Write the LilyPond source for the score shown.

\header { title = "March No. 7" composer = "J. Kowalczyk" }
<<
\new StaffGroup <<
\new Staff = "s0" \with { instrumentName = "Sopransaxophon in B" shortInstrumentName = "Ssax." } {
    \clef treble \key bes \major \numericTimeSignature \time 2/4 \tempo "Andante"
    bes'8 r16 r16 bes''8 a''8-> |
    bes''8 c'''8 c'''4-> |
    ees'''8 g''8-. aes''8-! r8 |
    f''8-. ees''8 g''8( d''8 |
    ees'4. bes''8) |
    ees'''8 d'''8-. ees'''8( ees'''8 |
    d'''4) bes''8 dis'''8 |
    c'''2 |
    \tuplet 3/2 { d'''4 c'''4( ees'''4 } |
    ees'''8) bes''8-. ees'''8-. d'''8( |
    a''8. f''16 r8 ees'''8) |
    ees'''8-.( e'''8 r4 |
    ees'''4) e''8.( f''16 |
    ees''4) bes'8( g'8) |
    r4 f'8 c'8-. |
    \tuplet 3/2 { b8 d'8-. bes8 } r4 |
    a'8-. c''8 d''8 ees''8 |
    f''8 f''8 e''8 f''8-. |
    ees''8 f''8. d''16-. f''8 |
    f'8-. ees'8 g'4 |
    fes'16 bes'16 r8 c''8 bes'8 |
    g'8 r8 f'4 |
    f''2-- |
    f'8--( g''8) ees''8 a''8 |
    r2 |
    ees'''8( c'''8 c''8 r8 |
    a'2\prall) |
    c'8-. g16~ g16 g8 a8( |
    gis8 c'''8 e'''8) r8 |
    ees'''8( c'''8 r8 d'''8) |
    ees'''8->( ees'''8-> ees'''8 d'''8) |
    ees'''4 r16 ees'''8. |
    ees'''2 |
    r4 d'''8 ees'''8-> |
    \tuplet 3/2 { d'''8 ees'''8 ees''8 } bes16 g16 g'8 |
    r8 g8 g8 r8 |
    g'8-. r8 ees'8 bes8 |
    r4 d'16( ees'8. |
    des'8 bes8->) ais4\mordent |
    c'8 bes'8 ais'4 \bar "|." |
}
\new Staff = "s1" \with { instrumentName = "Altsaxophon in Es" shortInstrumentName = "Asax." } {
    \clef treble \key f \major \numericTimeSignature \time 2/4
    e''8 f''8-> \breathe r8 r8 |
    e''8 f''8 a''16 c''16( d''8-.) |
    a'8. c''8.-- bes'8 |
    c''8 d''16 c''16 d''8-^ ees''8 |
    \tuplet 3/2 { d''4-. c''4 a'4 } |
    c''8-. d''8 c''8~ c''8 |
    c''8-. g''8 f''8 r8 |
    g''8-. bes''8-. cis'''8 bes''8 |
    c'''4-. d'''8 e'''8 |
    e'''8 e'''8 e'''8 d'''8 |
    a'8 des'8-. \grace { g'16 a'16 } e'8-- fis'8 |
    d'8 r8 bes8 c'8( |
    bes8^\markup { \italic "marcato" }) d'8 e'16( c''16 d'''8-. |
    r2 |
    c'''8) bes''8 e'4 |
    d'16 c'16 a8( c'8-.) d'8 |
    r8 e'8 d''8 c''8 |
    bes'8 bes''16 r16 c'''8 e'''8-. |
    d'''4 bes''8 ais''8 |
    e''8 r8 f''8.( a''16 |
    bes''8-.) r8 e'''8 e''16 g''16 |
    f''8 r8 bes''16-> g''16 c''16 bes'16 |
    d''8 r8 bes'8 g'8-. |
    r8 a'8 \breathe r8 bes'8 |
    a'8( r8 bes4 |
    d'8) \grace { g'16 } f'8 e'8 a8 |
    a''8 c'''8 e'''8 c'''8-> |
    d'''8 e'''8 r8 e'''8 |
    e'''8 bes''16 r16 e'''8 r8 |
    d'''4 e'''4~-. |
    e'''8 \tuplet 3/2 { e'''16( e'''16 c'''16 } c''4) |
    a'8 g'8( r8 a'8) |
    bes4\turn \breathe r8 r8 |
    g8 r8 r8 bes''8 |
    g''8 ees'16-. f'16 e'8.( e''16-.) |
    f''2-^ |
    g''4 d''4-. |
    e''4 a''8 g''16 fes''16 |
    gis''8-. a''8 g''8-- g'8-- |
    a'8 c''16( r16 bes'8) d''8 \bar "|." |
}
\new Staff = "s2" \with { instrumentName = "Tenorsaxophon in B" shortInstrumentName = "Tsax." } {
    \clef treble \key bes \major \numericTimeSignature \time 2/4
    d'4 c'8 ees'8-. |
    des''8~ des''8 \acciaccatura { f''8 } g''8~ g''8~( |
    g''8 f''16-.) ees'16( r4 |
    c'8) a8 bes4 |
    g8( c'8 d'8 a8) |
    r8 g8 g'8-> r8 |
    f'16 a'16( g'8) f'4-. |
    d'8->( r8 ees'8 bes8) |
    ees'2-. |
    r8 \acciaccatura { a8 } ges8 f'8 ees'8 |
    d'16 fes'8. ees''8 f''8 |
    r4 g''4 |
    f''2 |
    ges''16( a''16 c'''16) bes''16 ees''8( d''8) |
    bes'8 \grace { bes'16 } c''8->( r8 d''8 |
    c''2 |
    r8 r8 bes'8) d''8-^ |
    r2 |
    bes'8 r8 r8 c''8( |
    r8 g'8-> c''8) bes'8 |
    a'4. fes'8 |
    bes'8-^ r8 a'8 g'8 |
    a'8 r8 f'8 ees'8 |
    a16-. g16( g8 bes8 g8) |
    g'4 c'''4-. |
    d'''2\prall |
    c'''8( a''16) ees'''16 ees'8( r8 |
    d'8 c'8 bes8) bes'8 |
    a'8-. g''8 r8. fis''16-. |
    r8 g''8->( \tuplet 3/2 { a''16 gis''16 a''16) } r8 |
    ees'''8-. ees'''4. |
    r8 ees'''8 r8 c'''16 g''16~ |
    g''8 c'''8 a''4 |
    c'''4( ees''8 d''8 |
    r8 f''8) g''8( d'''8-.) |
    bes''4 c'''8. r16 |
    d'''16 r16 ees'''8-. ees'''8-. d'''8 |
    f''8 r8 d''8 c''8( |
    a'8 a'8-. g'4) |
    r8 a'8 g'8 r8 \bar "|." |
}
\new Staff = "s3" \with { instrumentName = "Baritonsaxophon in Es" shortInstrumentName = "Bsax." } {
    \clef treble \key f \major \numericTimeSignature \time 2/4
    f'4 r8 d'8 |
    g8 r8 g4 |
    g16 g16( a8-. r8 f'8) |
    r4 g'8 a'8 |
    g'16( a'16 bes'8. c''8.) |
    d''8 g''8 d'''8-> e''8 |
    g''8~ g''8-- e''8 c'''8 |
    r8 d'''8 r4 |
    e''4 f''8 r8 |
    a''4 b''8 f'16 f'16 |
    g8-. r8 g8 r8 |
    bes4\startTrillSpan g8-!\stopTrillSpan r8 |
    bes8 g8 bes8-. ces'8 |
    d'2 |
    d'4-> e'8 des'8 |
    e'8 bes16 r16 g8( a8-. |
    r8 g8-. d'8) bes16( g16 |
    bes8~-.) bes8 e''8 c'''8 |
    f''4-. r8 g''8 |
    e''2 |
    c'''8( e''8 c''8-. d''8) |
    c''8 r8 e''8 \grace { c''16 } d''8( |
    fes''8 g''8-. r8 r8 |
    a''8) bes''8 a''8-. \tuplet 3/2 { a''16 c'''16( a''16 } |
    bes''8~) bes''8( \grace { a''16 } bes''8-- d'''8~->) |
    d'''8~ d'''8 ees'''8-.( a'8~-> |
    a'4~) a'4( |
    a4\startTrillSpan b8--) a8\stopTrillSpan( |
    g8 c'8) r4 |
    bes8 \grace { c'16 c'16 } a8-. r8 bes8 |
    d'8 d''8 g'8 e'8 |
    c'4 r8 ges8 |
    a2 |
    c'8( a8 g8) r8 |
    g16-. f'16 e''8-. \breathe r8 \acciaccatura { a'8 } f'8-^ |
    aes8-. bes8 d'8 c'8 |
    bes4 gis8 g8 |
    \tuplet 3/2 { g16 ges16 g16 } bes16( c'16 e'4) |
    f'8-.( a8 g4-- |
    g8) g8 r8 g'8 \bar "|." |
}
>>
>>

===============

**Requirement:**
How many lines in the records above contain the string "grace"? Reply with the number alone.

**Worked answer:**
6